### Work order
In the data that follows, find the line with "ENC: KY-040 -> EC11"; transcribe it, every later line up to the one with "SCALE pin SCK: D1 -> D2", and that line as well, exactly and with no others.

Data items:
^^^^
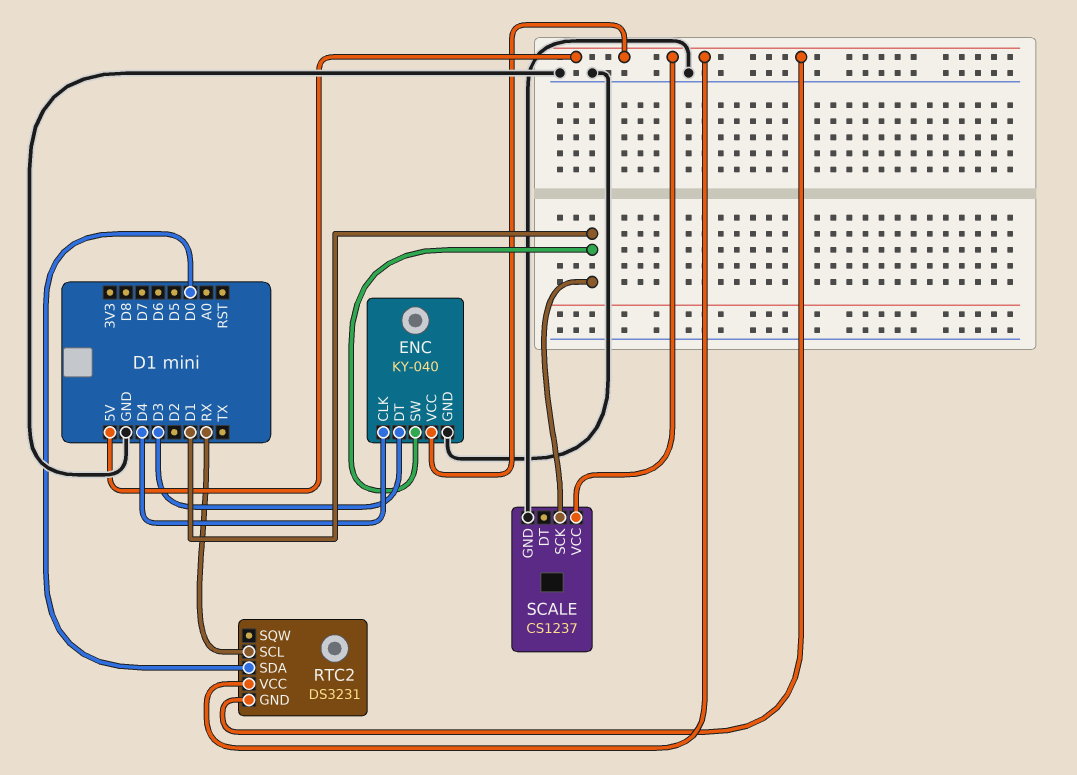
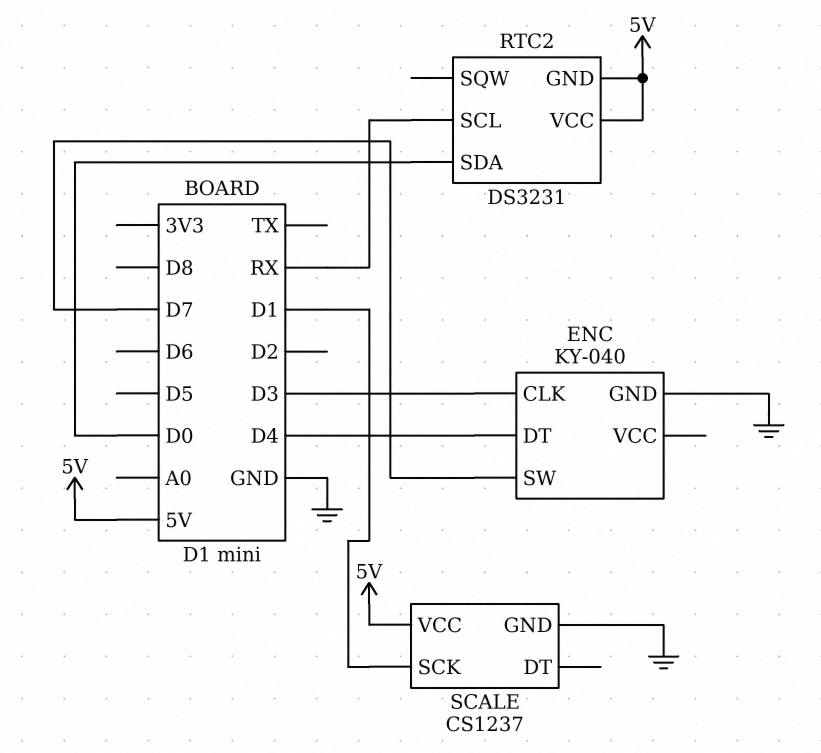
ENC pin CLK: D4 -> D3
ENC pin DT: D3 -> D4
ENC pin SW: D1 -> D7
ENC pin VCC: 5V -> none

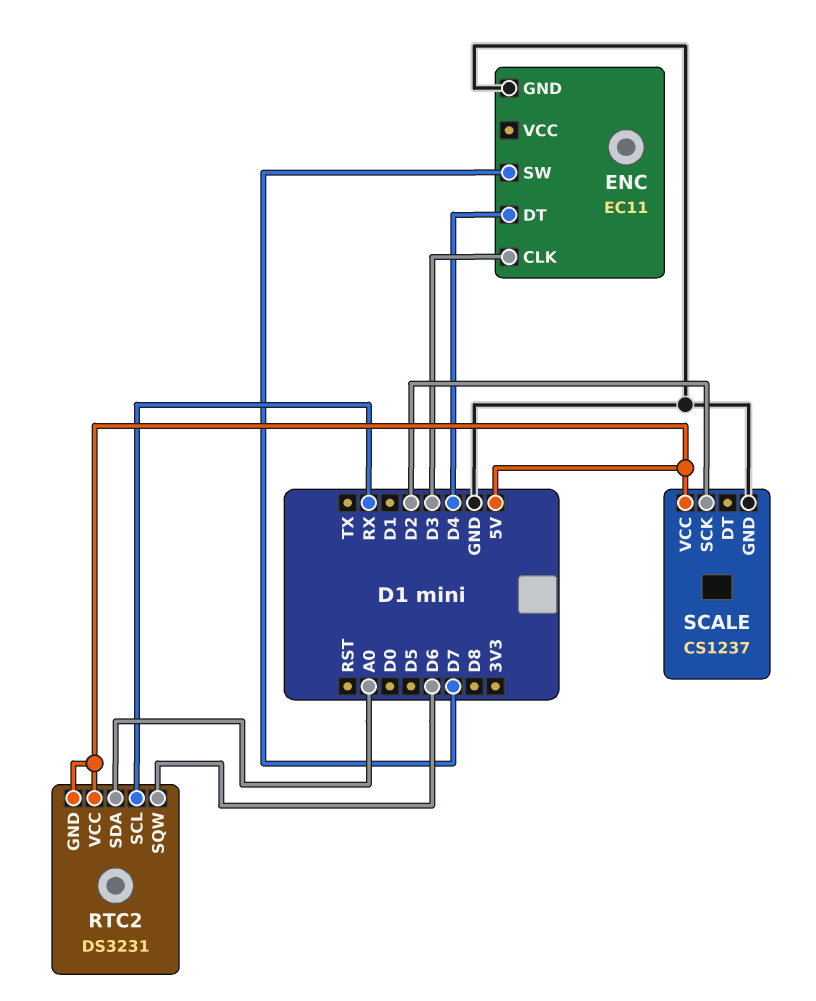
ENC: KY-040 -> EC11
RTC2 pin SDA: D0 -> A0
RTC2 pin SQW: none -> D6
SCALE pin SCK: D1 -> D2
^^^^
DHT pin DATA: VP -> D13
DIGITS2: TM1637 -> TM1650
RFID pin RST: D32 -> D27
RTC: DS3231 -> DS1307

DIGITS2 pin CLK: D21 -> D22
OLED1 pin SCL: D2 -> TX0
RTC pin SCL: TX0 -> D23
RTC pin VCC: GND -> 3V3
^^^^
### Completed task
ENC: KY-040 -> EC11
RTC2 pin SDA: D0 -> A0
RTC2 pin SQW: none -> D6
SCALE pin SCK: D1 -> D2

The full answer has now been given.